> **Action item**
Format the rows below as a JSON list of strings, starting at the line that contains "I want to click on object" and ending at the line that contains "Locate an element on the screen. Image", one string per line with blank lines left out.

> **Stored data entries**
*** Block opens ***

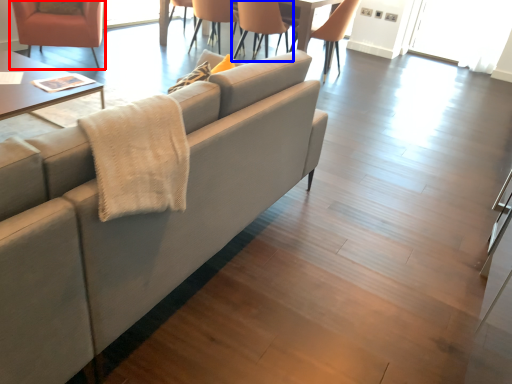
Question: Which object appears closest to the camera in this image, chair (highlighted by a red box) or chair (highlighted by a blue box)?

Choices:
 (A) chair
 (B) chair

Answer: (A)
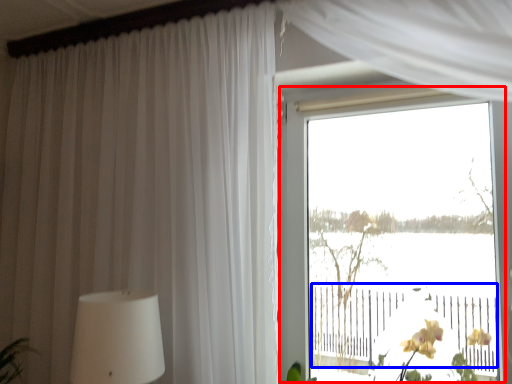
Question: Which object is further to the camera taking this photo, window (highlighted by a red box) or rail (highlighted by a blue box)?

Choices:
 (A) window
 (B) rail

Answer: (A)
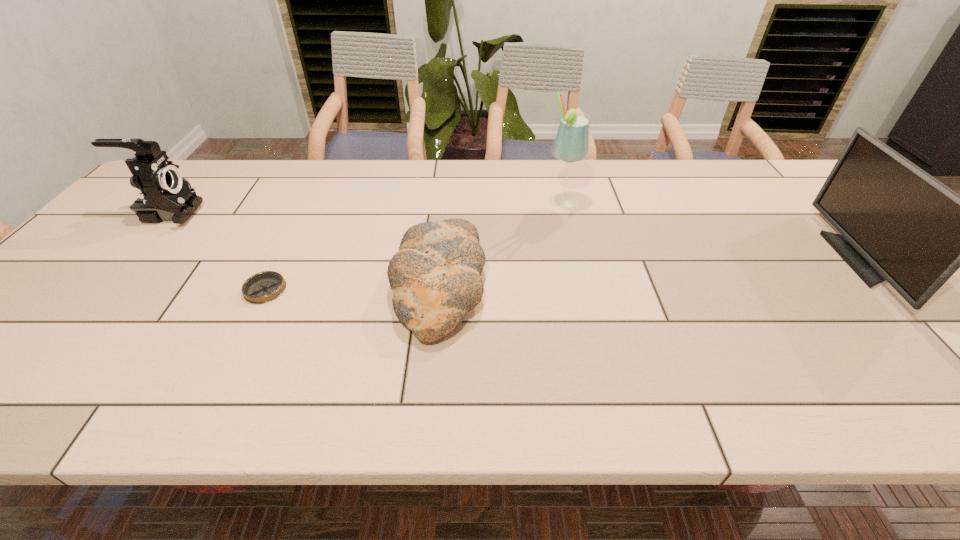
I want to click on object at the far left corner, so click(x=164, y=195).

The image size is (960, 540). I want to click on vacant space at the far edge of the desktop, so click(343, 194).

In the image, there is a desktop. Where is `vacant space at the near edge`? vacant space at the near edge is located at coordinates 512,394.

Locate an element on the screen. Image resolution: width=960 pixels, height=540 pixels. vacant area at the left edge is located at coordinates (36, 344).

Identify the location of free location at the right edge. The image size is (960, 540). (934, 312).

Locate an element on the screen. vacant space at the near right corner is located at coordinates (936, 377).

Where is `empty space that is in between the leftmost object and the shortest object`? Image resolution: width=960 pixels, height=540 pixels. empty space that is in between the leftmost object and the shortest object is located at coordinates (217, 251).

Identify the location of vacant space in between the tallest object and the camcorder. The height and width of the screenshot is (540, 960). click(x=366, y=207).

Where is `empty space that is in between the camcorder and the rightmost object`? empty space that is in between the camcorder and the rightmost object is located at coordinates (514, 236).

The height and width of the screenshot is (540, 960). Identify the location of free point between the second object from right to left and the third tallest object. (366, 207).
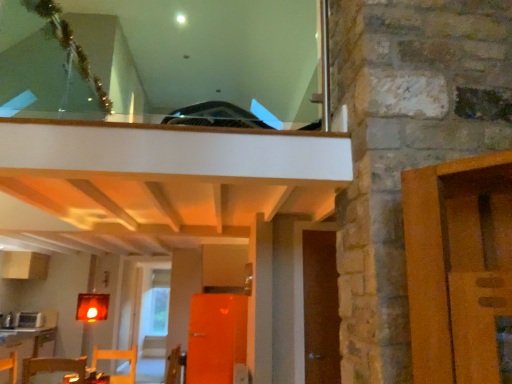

*** Block closes ***

> **Exercise result**
[
  "I want to click on object at the far left corner, so click(x=164, y=195).",
  "The image size is (960, 540). I want to click on vacant space at the far edge of the desktop, so click(343, 194).",
  "In the image, there is a desktop. Where is `vacant space at the near edge`? vacant space at the near edge is located at coordinates 512,394.",
  "Locate an element on the screen. Image resolution: width=960 pixels, height=540 pixels. vacant area at the left edge is located at coordinates (36, 344)."
]